## DATA:
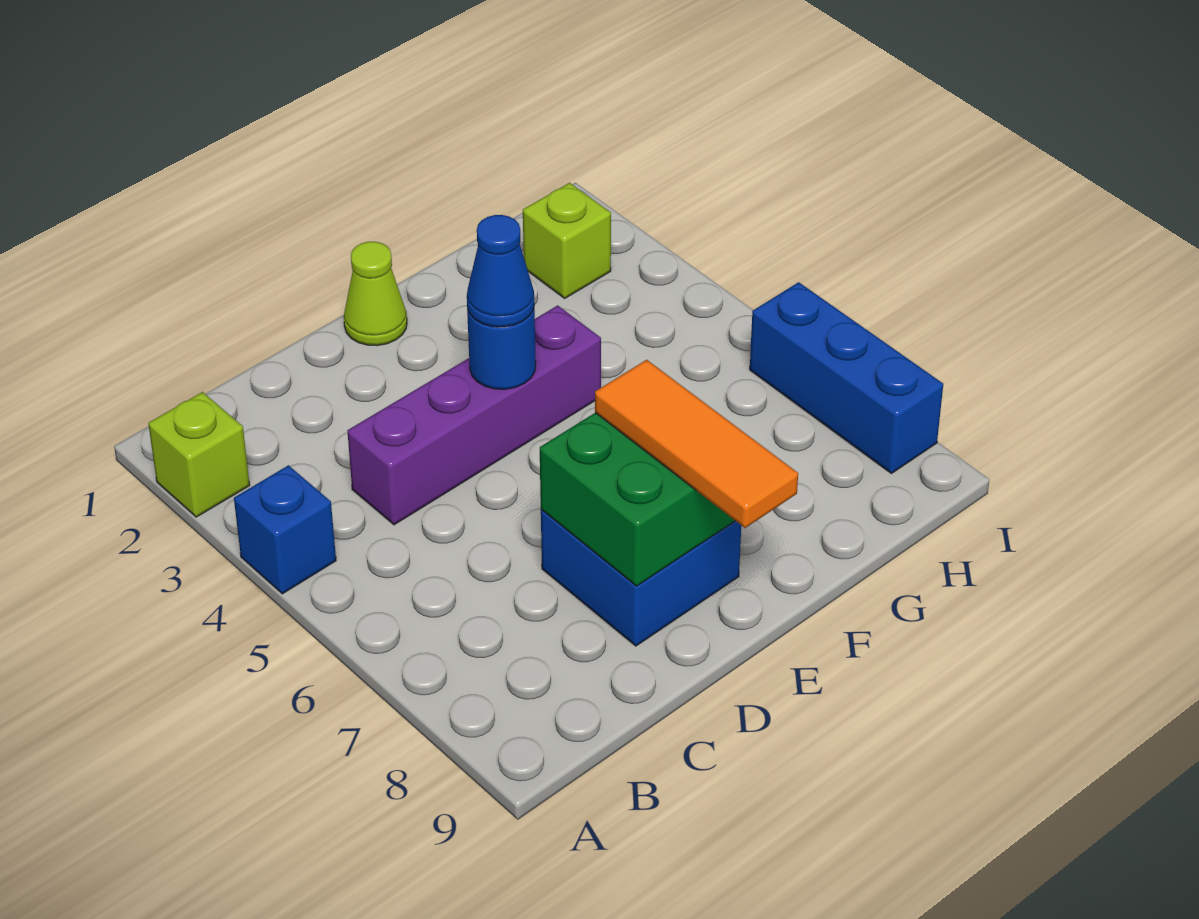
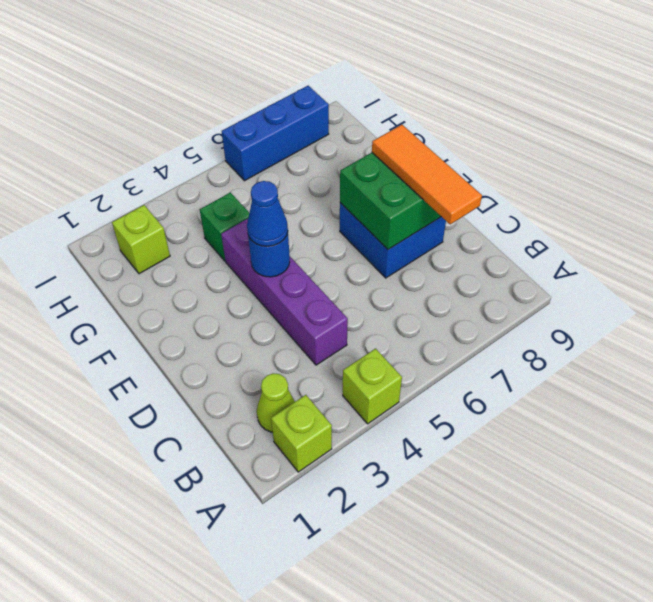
blue brick A4 level 1 -> lime brick A4 level 1
lime cone E1 level 1 -> lime cone B2 level 1
orange tile E7:E9 level 3 -> orange tile C8:E8 level 3
none -> green brick G4 level 1

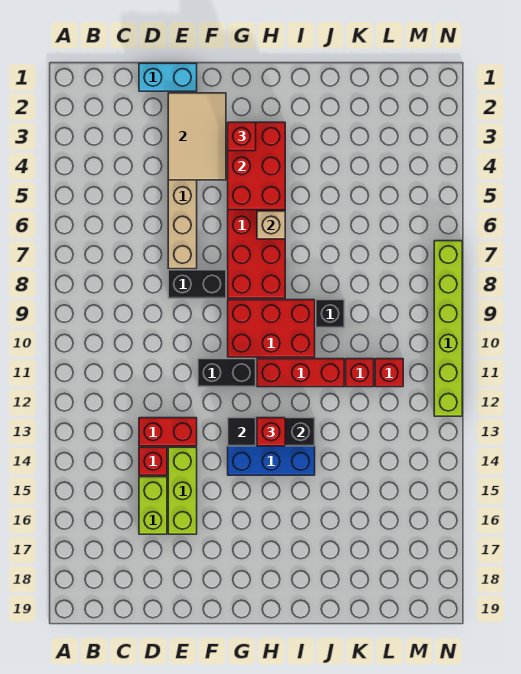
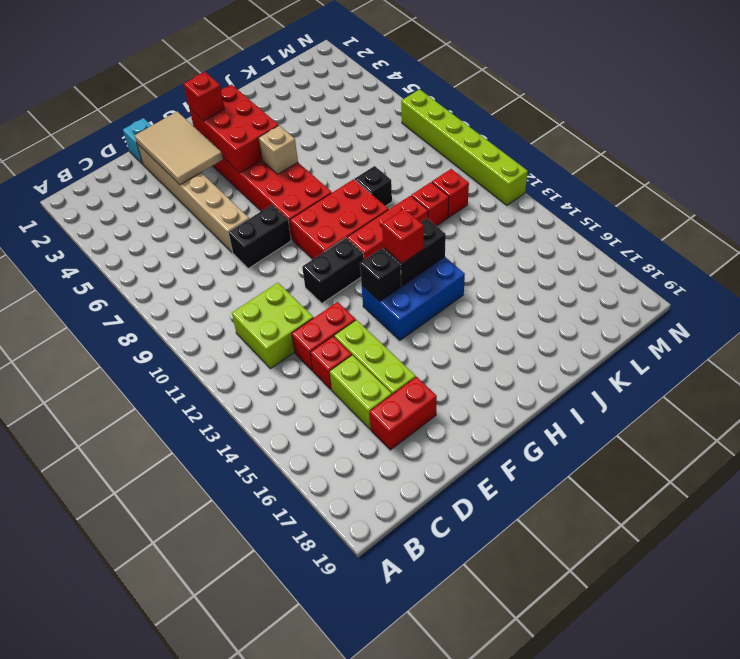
none -> lime brick C11:D12 level 1
cyan brick D1:E1 level 1 -> cyan brick E1 level 1
none -> red brick D17:E17 level 1
black tile G13 level 2 -> black brick G13 level 2

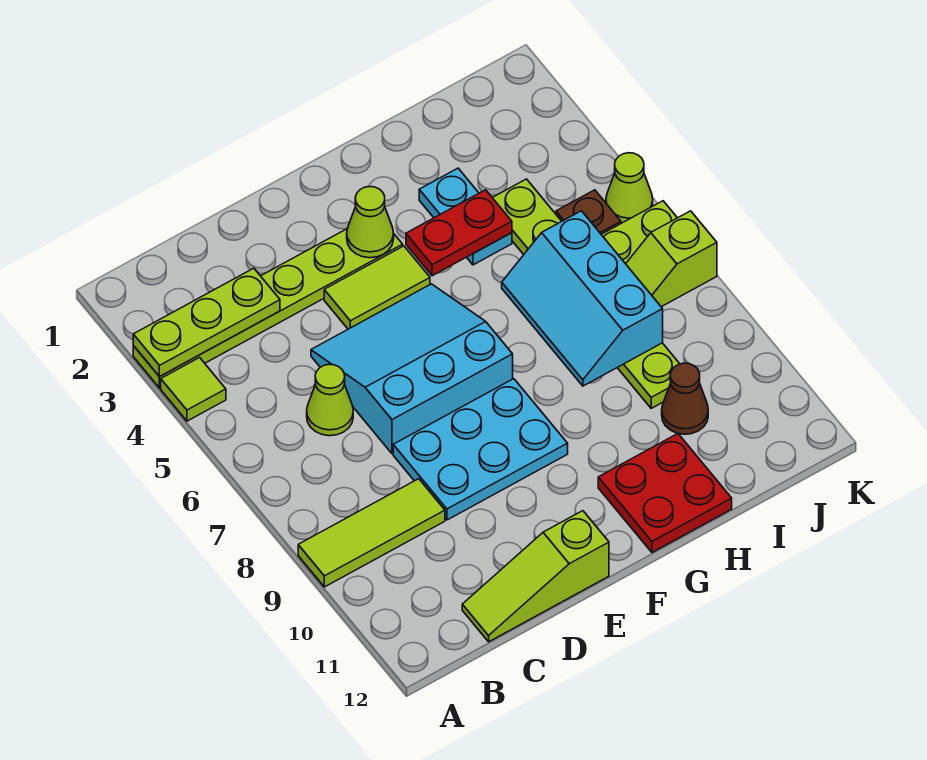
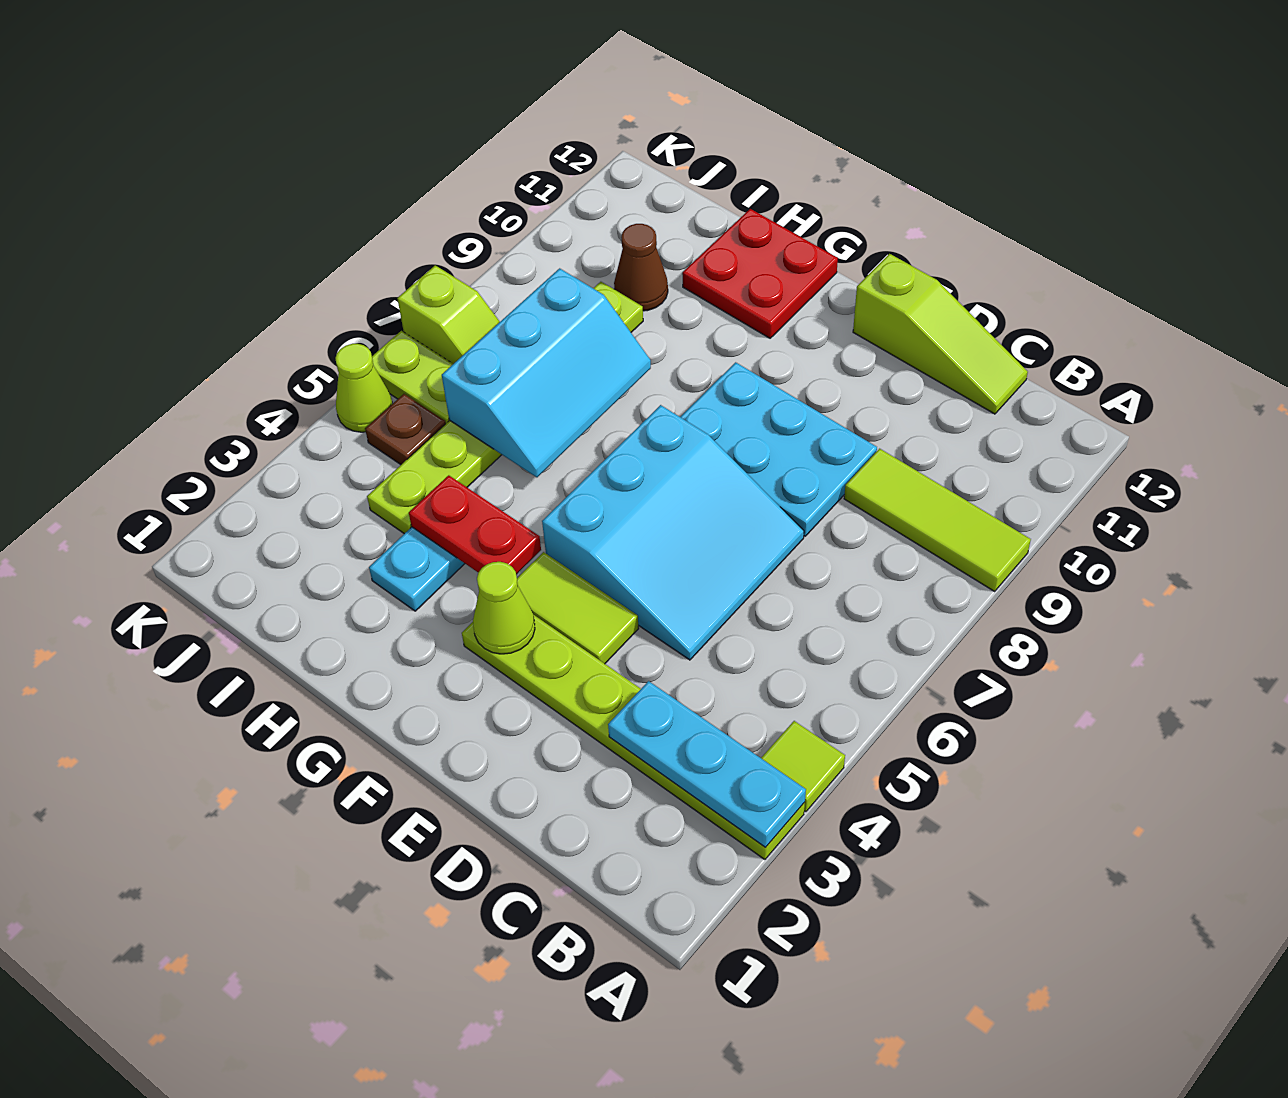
lime plate A3:C3 level 2 -> cyan plate A3:C3 level 2
lime cone C6 level 1 -> none
cyan slope D5:F7 level 1 top 7 -> cyan slope D5:F7 level 1 top F

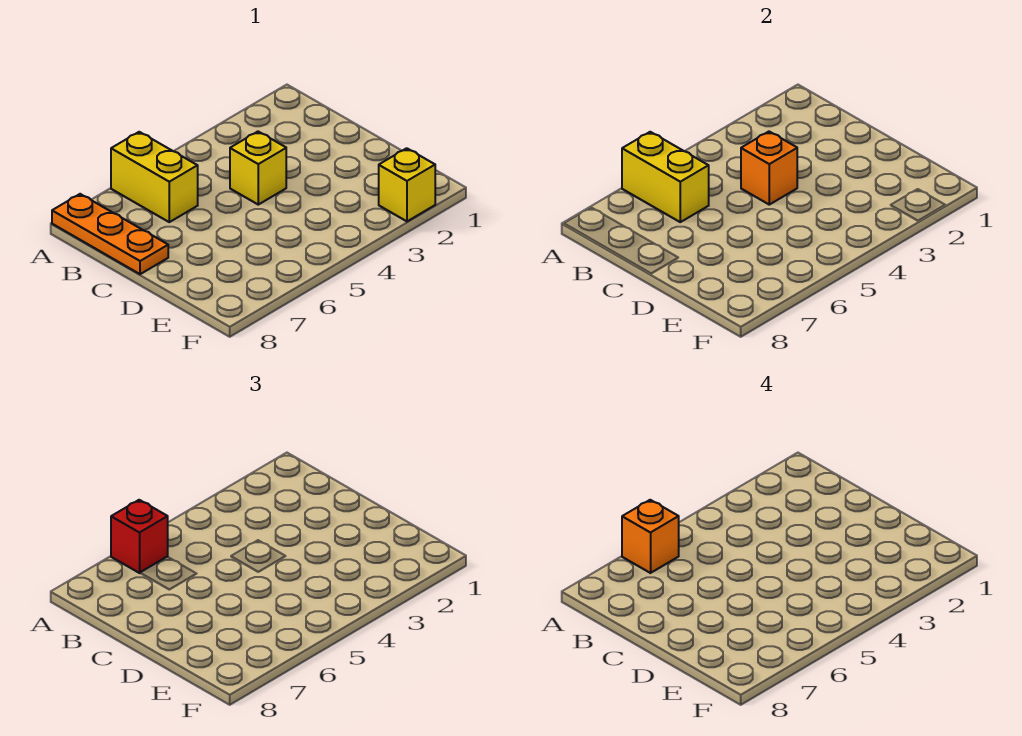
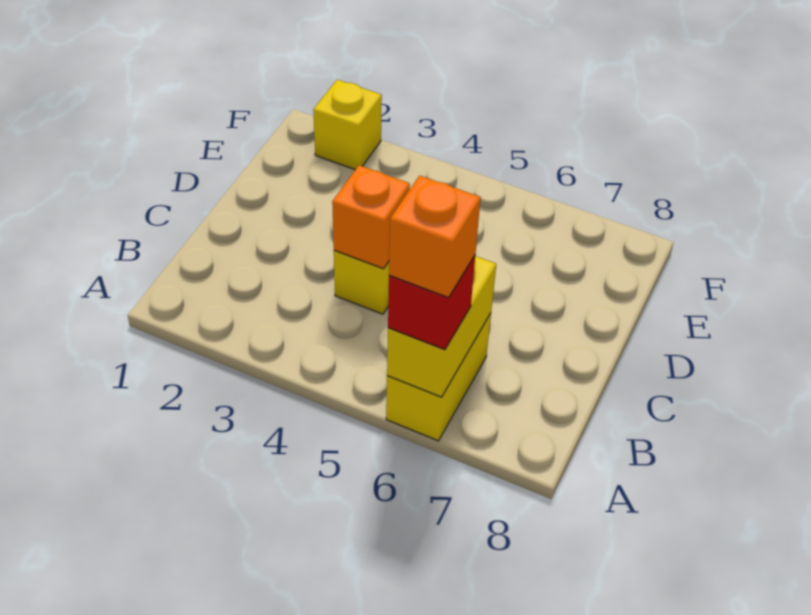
orange plate A8:C8 level 1 -> none

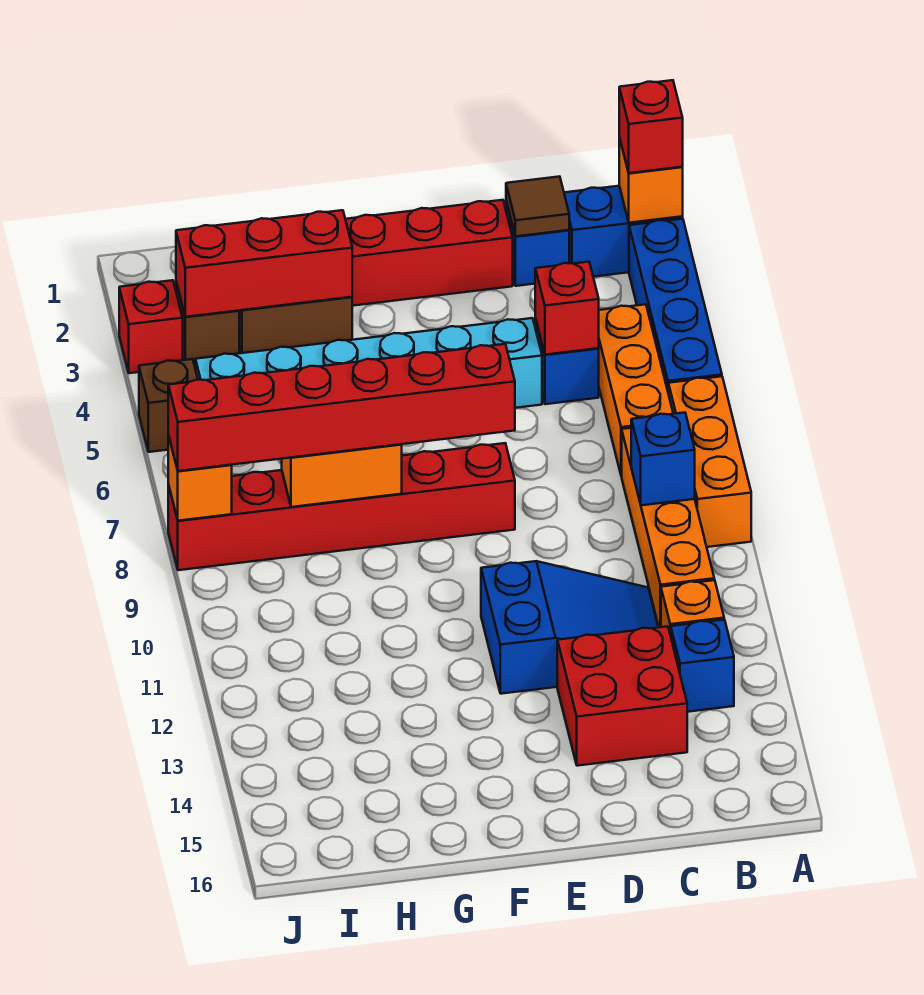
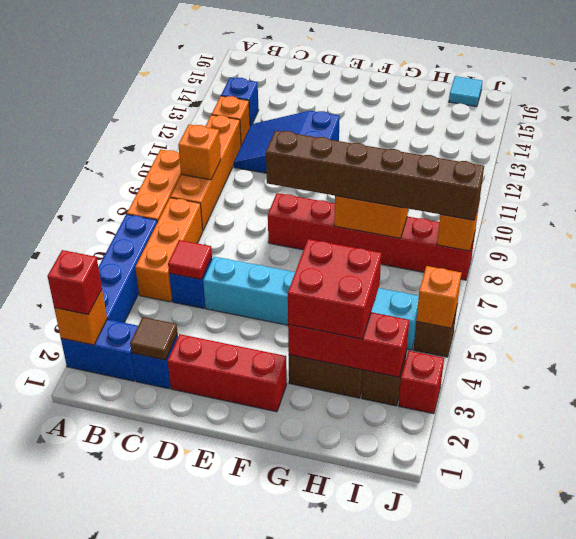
blue brick B9 level 2 -> orange brick B9 level 2
red brick C5 level 2 -> red tile C5 level 2
red brick C13:D14 level 1 -> red brick G3:H4 level 3
red brick E8:J8 level 3 -> brown brick E8:J8 level 3
none -> cyan tile I16 level 1
none -> orange brick J5 level 2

## TASK PROMPT:
Line by line, write out the data above exactly, without the pictures.

## RESPONSE:
blue brick A4 level 1 -> lime brick A4 level 1
lime cone E1 level 1 -> lime cone B2 level 1
orange tile E7:E9 level 3 -> orange tile C8:E8 level 3
none -> green brick G4 level 1

none -> lime brick C11:D12 level 1
cyan brick D1:E1 level 1 -> cyan brick E1 level 1
none -> red brick D17:E17 level 1
black tile G13 level 2 -> black brick G13 level 2

lime plate A3:C3 level 2 -> cyan plate A3:C3 level 2
lime cone C6 level 1 -> none
cyan slope D5:F7 level 1 top 7 -> cyan slope D5:F7 level 1 top F

orange plate A8:C8 level 1 -> none

blue brick B9 level 2 -> orange brick B9 level 2
red brick C5 level 2 -> red tile C5 level 2
red brick C13:D14 level 1 -> red brick G3:H4 level 3
red brick E8:J8 level 3 -> brown brick E8:J8 level 3
none -> cyan tile I16 level 1
none -> orange brick J5 level 2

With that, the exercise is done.